§ What you should do
Every line below that holds the word "blue" must be listed.

§ Exercise data
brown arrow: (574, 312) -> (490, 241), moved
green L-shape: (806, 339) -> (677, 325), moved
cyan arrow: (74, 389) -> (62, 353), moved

---

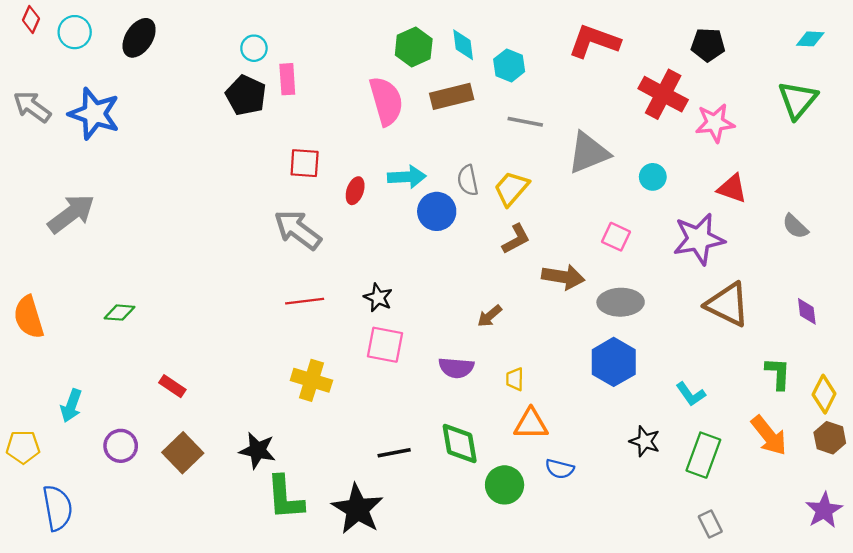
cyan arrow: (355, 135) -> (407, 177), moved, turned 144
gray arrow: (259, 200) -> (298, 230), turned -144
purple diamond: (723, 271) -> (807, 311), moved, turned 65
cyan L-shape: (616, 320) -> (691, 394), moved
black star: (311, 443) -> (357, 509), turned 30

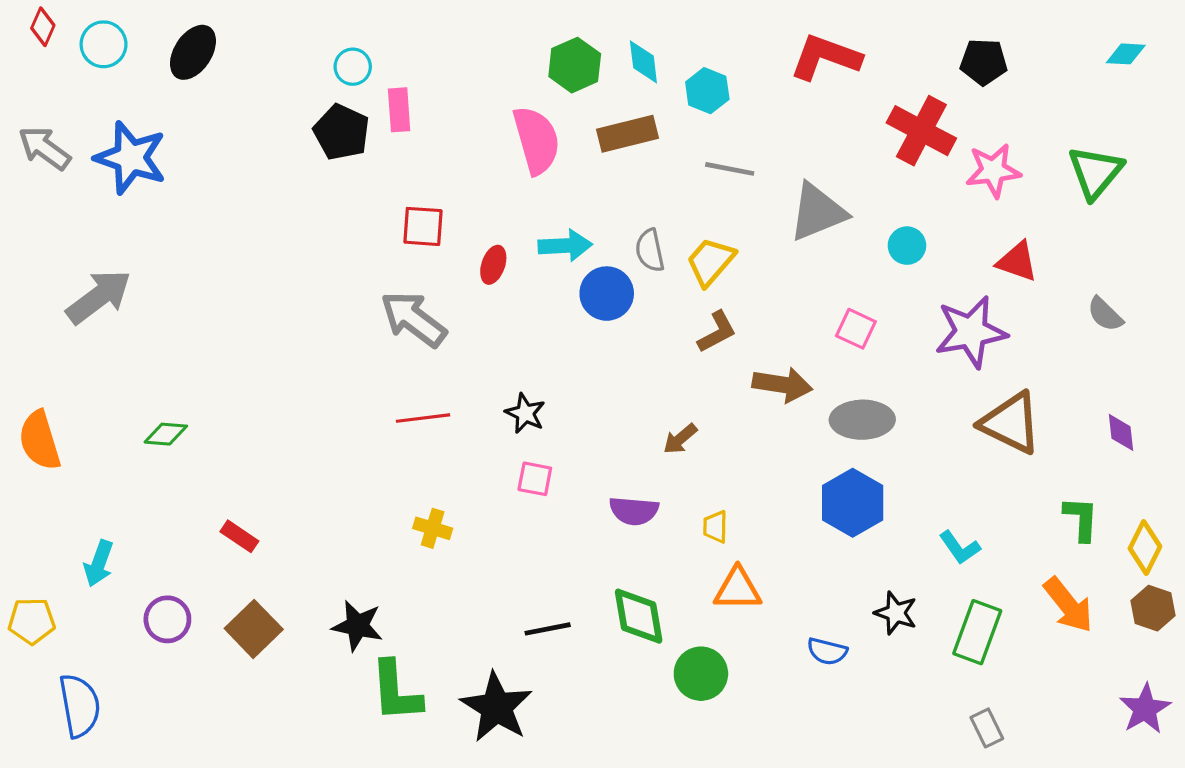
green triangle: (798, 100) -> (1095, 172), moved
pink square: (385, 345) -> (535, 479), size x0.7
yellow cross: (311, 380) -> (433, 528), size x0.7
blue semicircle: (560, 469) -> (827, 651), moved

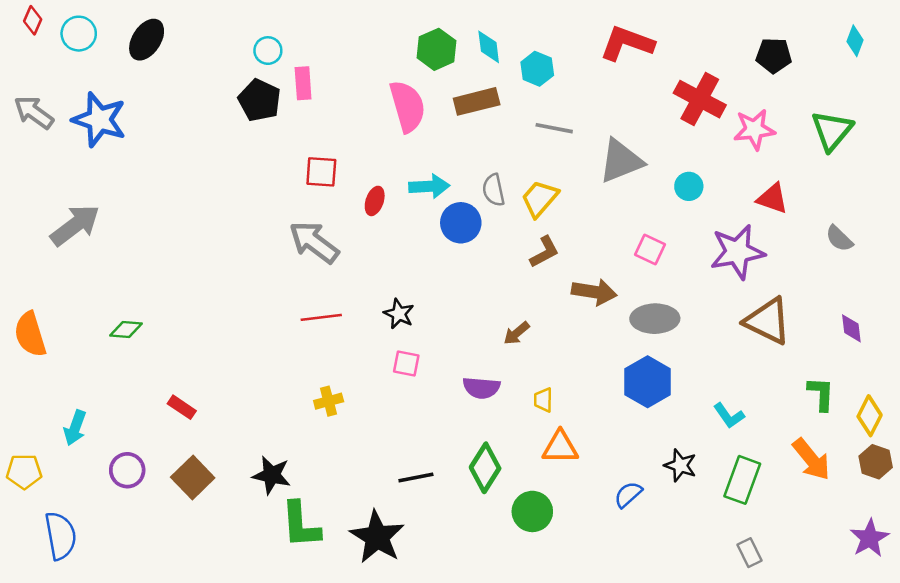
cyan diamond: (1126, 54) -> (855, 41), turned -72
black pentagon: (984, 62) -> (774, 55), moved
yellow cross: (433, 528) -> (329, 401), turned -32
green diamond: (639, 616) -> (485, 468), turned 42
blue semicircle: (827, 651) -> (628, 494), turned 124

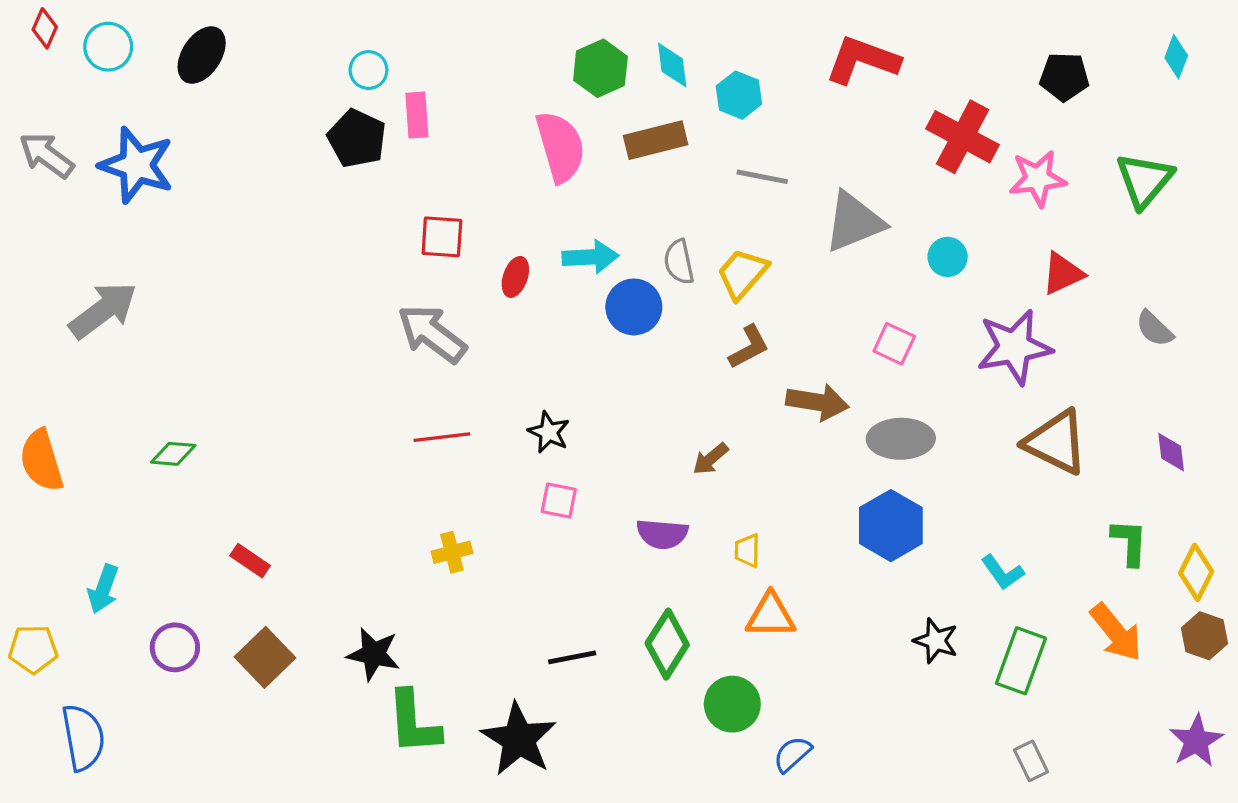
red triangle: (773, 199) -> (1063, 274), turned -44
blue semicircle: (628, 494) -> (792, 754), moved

--

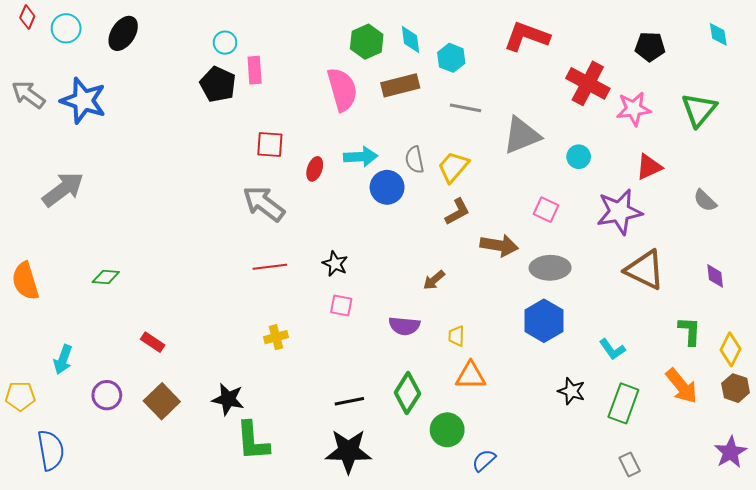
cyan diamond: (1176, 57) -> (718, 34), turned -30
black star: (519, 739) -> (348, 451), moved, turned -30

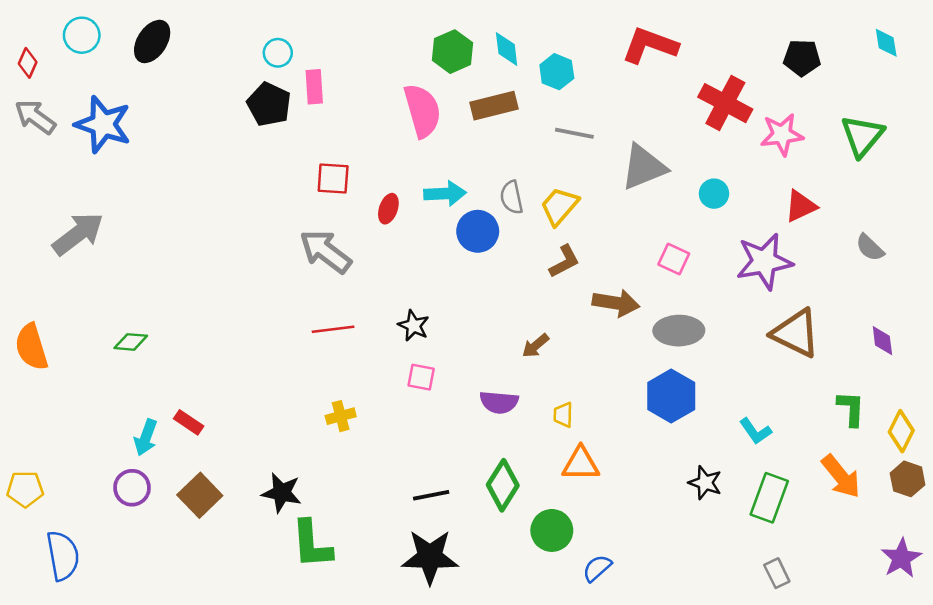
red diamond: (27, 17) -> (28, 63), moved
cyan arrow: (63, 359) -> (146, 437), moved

§ Exercise output
blue semicircle: (560, 469) -> (827, 651), moved
blue semicircle: (827, 651) -> (628, 494), turned 124
blue semicircle: (628, 494) -> (792, 754), moved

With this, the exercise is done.